## TASK PROMPT
Given the material below, return only the lines starting at the line with "camera: 80 degrees right, 5 degrees up" and ending at the line with "118, 84, 55", exactly as they appear.

## DATA LISTING
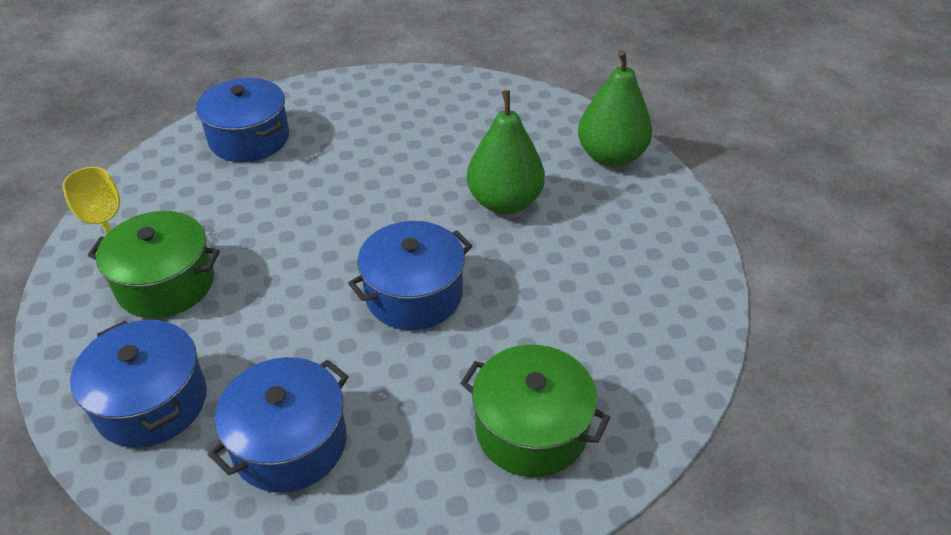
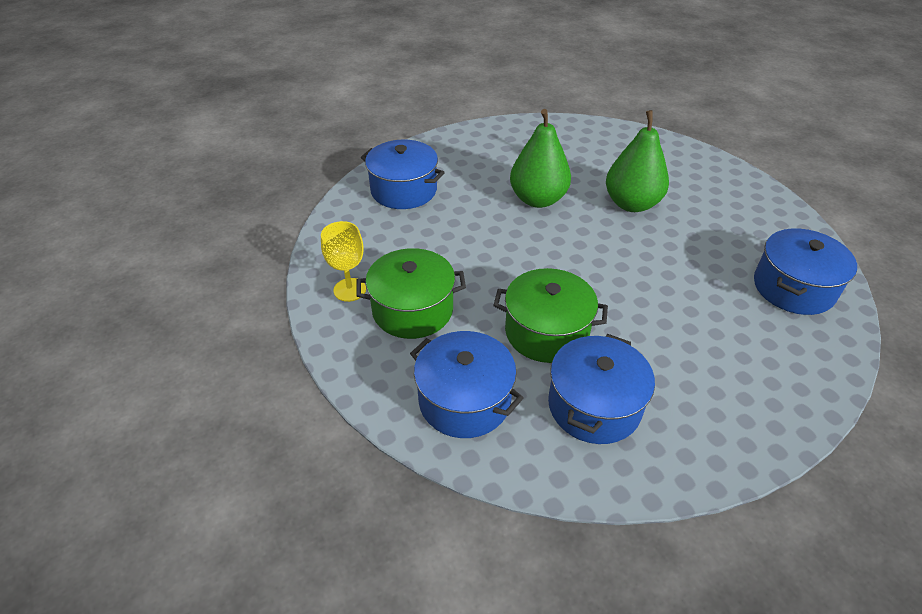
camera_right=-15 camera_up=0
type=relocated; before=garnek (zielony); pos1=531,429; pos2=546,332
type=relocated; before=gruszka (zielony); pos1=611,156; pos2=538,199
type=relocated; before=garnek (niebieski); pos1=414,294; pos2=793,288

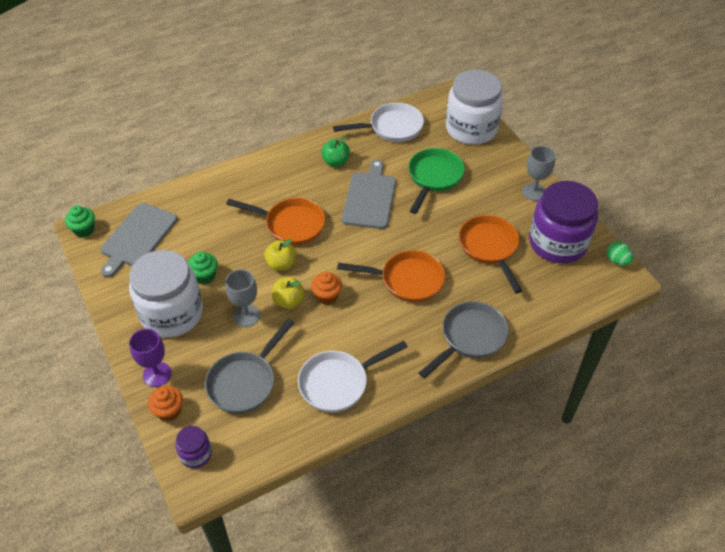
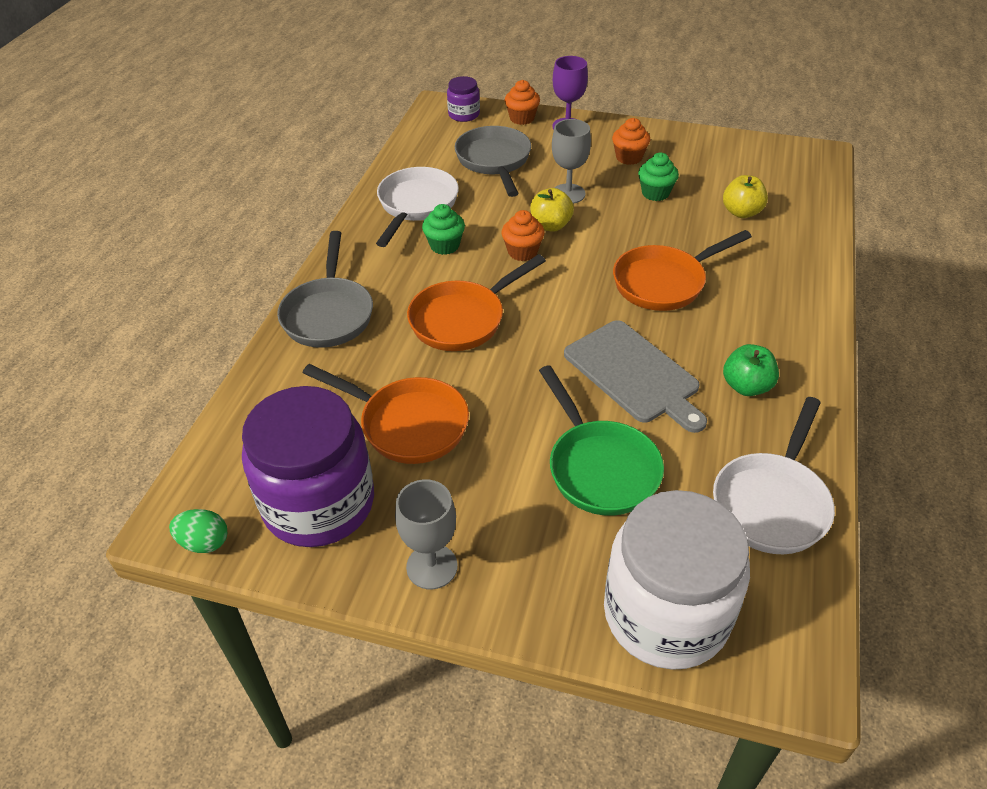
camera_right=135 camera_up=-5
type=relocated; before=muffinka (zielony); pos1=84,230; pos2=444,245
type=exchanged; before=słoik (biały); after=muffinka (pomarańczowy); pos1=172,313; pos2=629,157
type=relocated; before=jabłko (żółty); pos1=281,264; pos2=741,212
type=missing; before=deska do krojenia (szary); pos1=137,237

* * *

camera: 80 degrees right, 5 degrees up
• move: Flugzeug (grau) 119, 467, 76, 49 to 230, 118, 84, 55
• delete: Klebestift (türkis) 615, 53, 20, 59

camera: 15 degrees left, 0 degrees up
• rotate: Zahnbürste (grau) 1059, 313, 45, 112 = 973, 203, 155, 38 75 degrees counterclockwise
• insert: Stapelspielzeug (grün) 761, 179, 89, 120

* * *

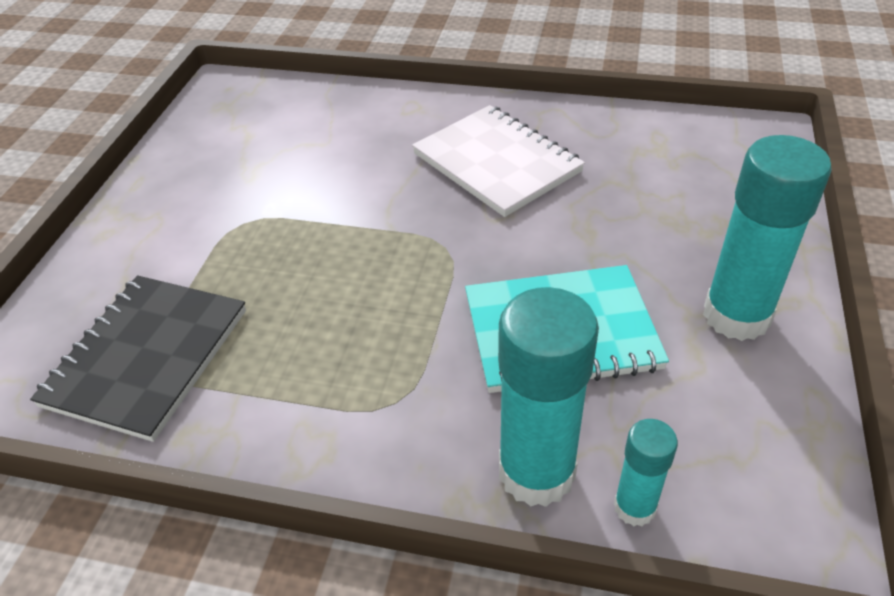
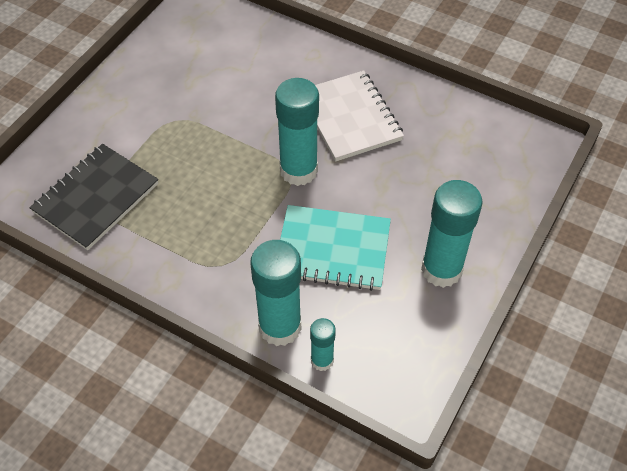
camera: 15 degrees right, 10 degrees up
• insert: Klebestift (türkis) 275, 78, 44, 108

## EXPECTED ANSWER
camera: 80 degrees right, 5 degrees up
• move: Flugzeug (grau) 119, 467, 76, 49 to 230, 118, 84, 55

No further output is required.